Give all of the records again precisely, excluding whatever pictures they contain.

*** Opening of SOURCE MATERIAL ***

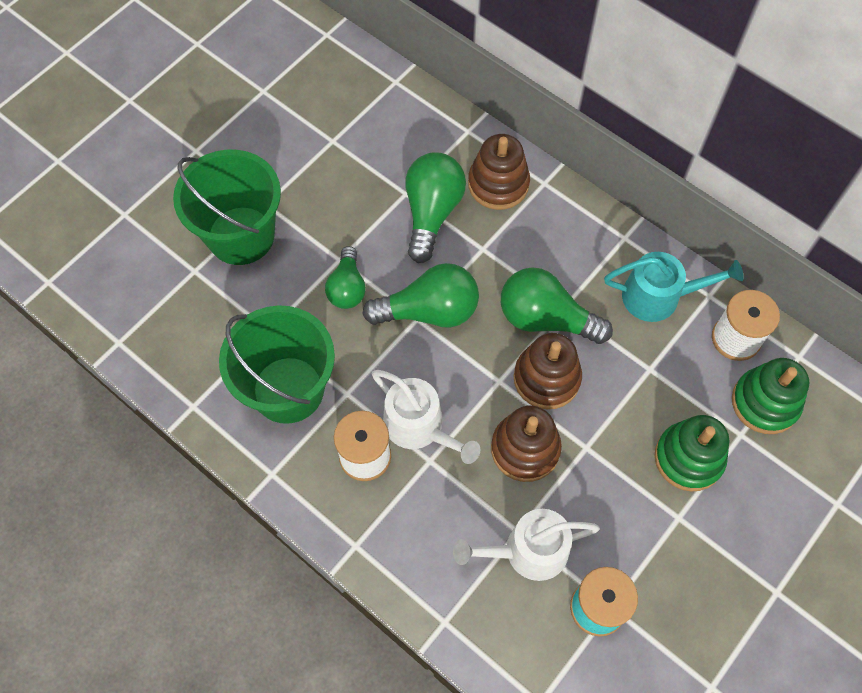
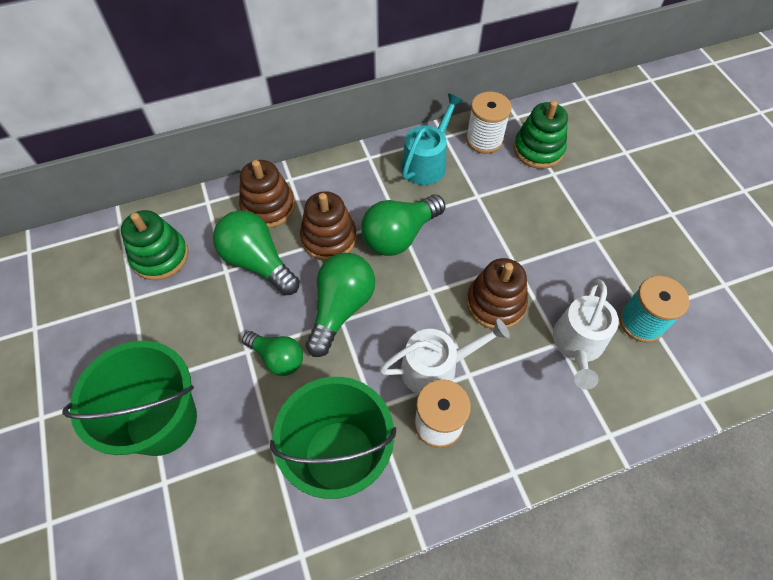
camera: 60 degrees left, 5 degrees down
brown stacking toy [514,333,582,409] -> brown stacking toy moved to [300,191,357,261]
green stacking toy [655,415,729,492] -> green stacking toy moved to [121,210,188,280]

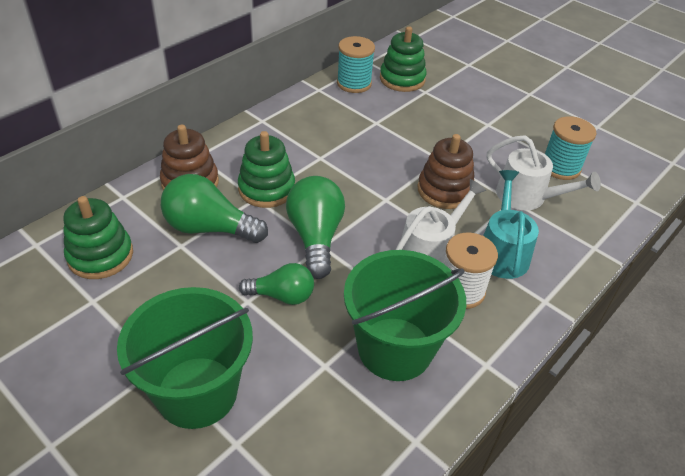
camera: 30 degrees left, 15 degrees down
brown stacking toy [300,191,357,261] -> green stacking toy [238,131,295,208]
green light bulb [361,194,446,256] -> none
turquoise watering can [401,93,464,185] -> turquoise watering can moved to [483,170,539,279]
white spool [466,92,512,154] -> turquoise spool [337,36,375,93]
white watering can [553,279,619,390] -> white watering can turned 45 degrees counterclockwise [487,135,601,210]

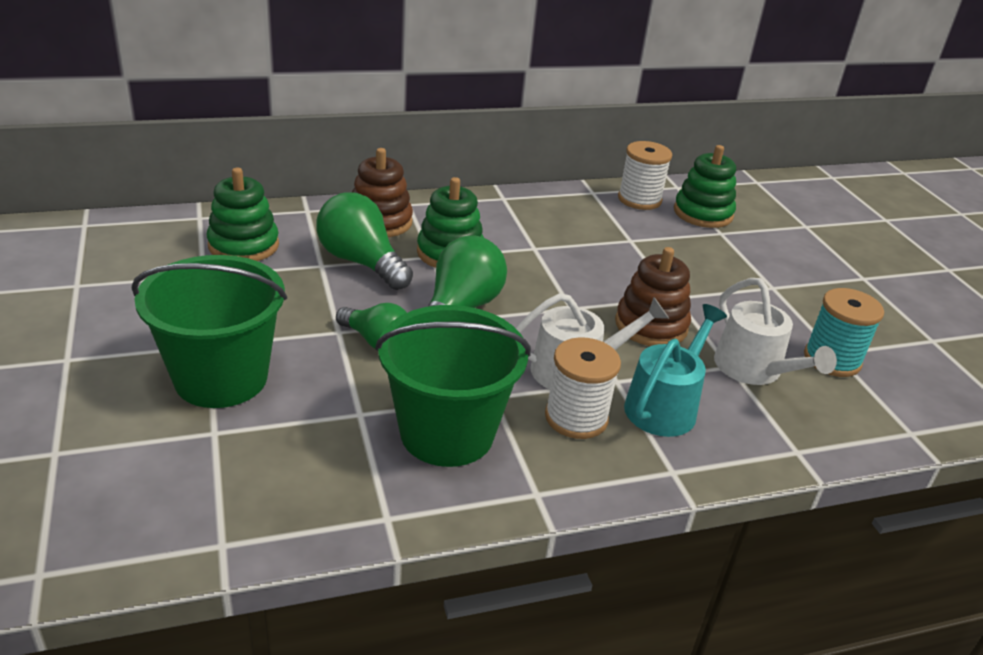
camera: 30 degrees right, 10 degrees down
turquoise spool [337,36,375,93] -> white spool [618,141,672,210]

*** Close of SOURCE MATERIAL ***

**WORKED SOLUTION:**
camera: 60 degrees left, 5 degrees down
brown stacking toy [514,333,582,409] -> brown stacking toy moved to [300,191,357,261]
green stacking toy [655,415,729,492] -> green stacking toy moved to [121,210,188,280]

camera: 30 degrees left, 15 degrees down
brown stacking toy [300,191,357,261] -> green stacking toy [238,131,295,208]
green light bulb [361,194,446,256] -> none
turquoise watering can [401,93,464,185] -> turquoise watering can moved to [483,170,539,279]
white spool [466,92,512,154] -> turquoise spool [337,36,375,93]
white watering can [553,279,619,390] -> white watering can turned 45 degrees counterclockwise [487,135,601,210]

camera: 30 degrees right, 10 degrees down
turquoise spool [337,36,375,93] -> white spool [618,141,672,210]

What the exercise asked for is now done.